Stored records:
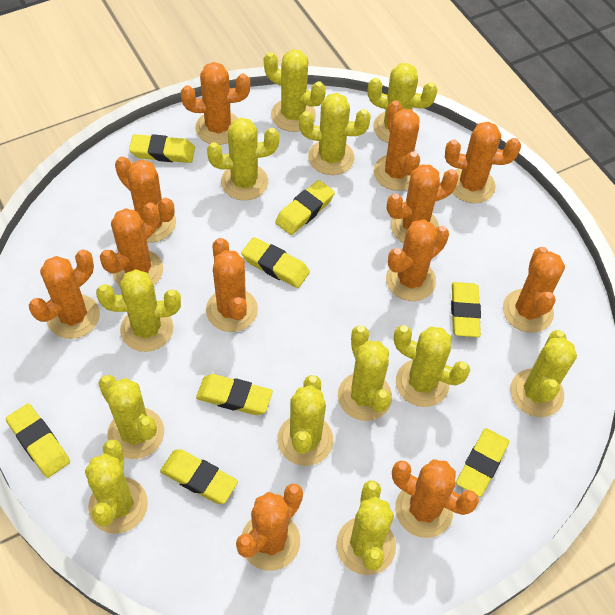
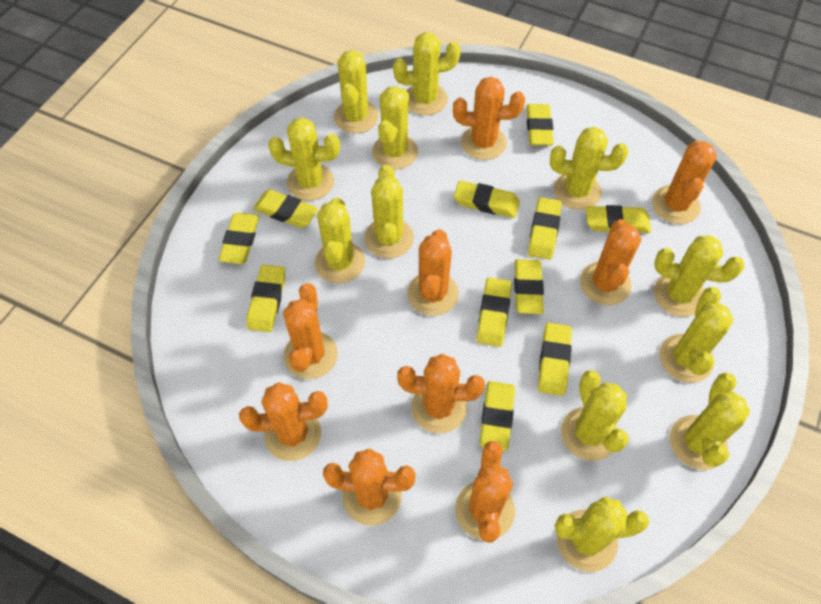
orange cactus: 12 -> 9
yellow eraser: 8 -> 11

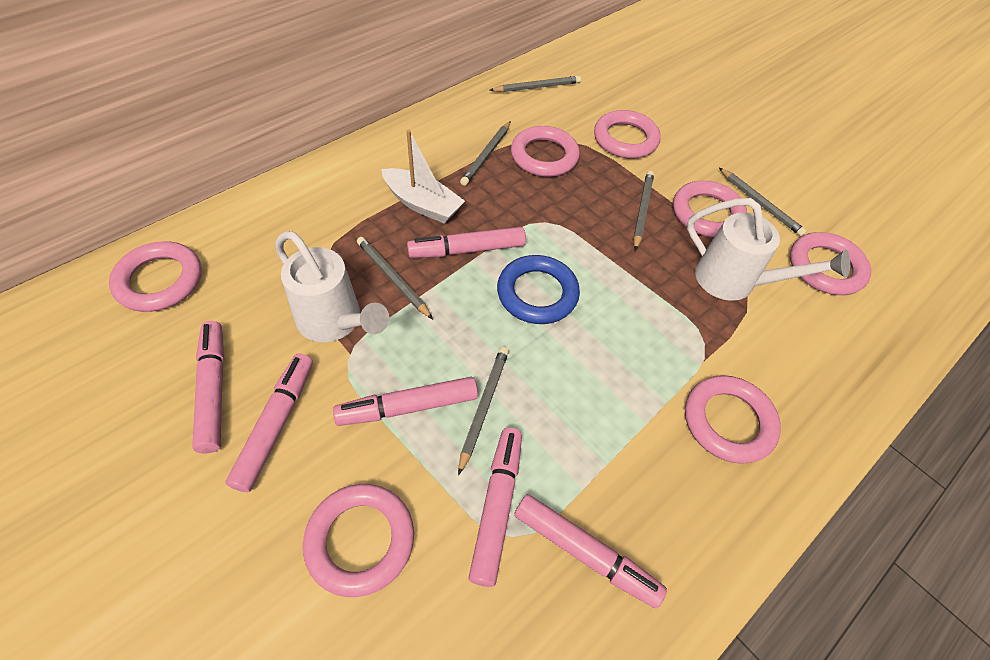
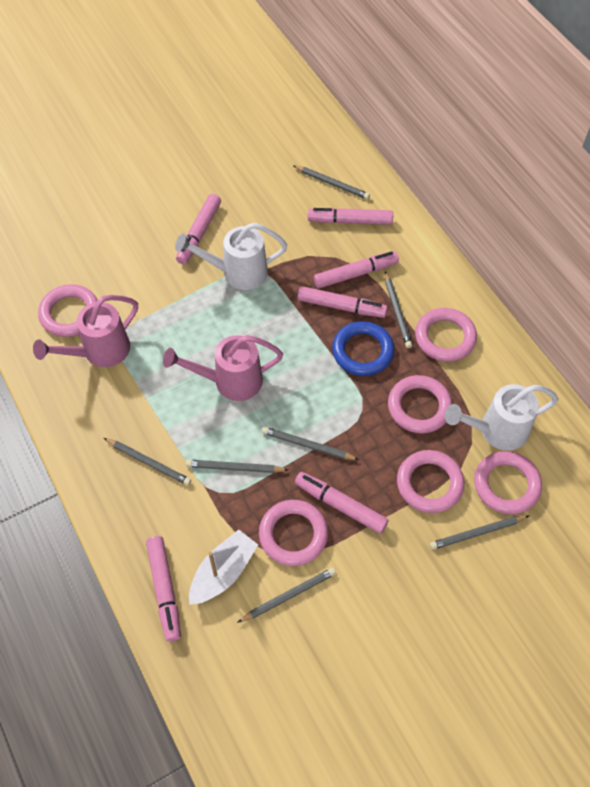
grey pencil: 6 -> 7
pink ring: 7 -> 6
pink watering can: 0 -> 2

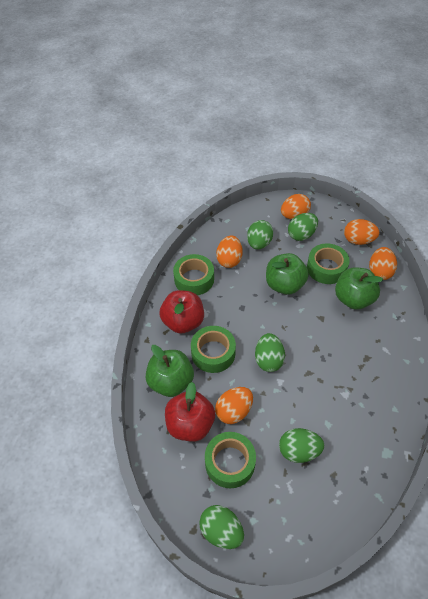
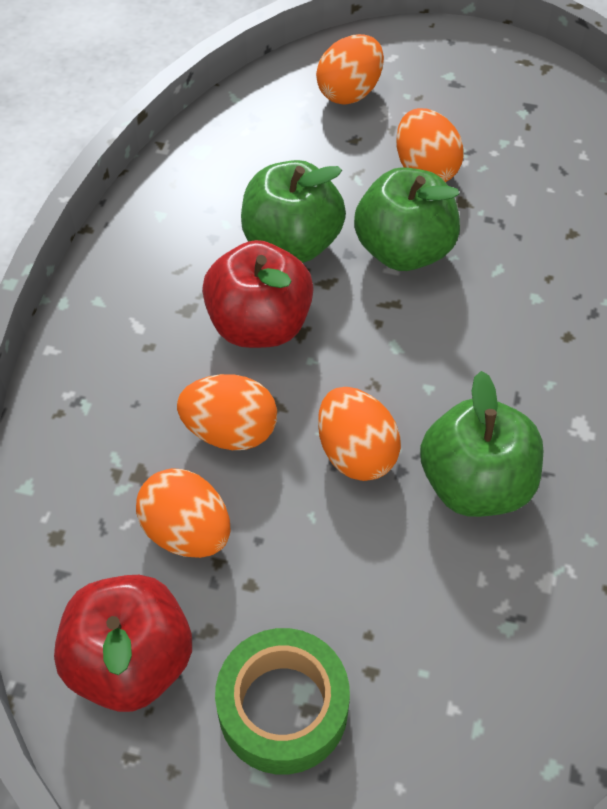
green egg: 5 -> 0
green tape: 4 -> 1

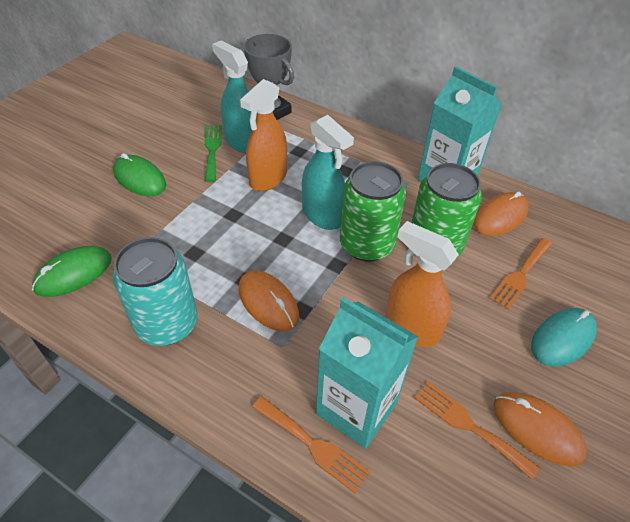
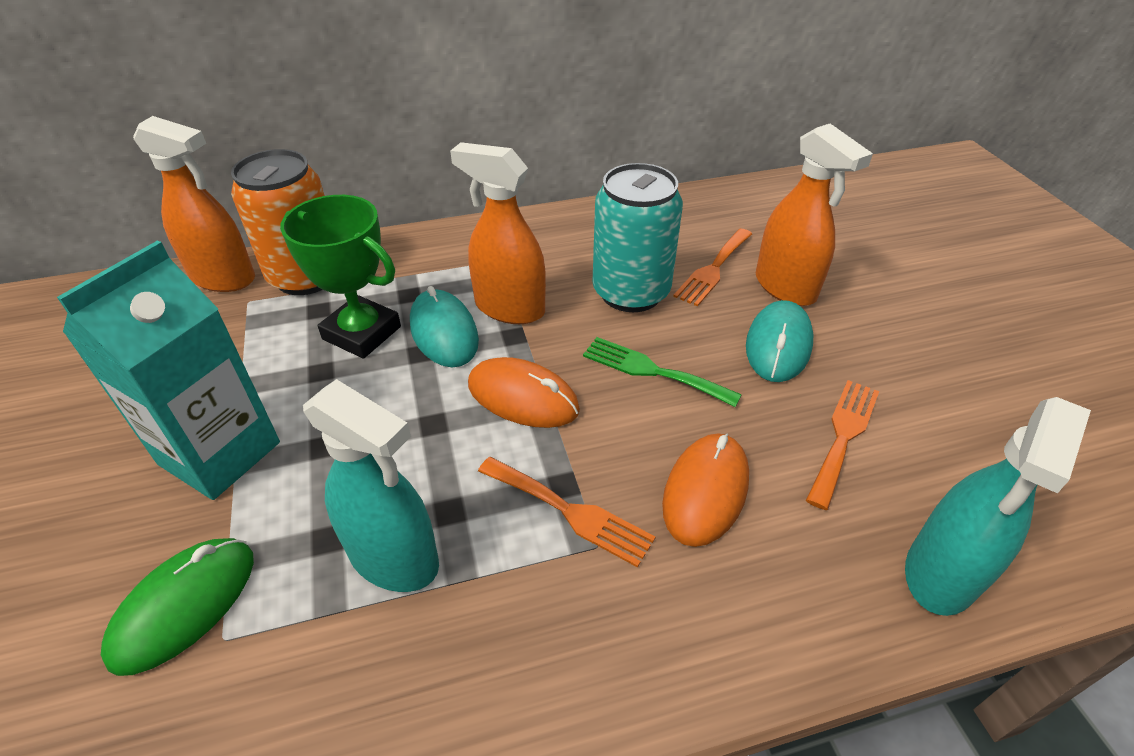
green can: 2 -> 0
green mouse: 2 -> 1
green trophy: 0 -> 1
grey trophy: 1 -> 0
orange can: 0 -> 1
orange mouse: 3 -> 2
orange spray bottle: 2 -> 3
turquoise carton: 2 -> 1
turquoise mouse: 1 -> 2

Exercise directions: Find every line in the records that uses the string "turquoise", then copy it.

Your response:
turquoise carton: 2 -> 1
turquoise mouse: 1 -> 2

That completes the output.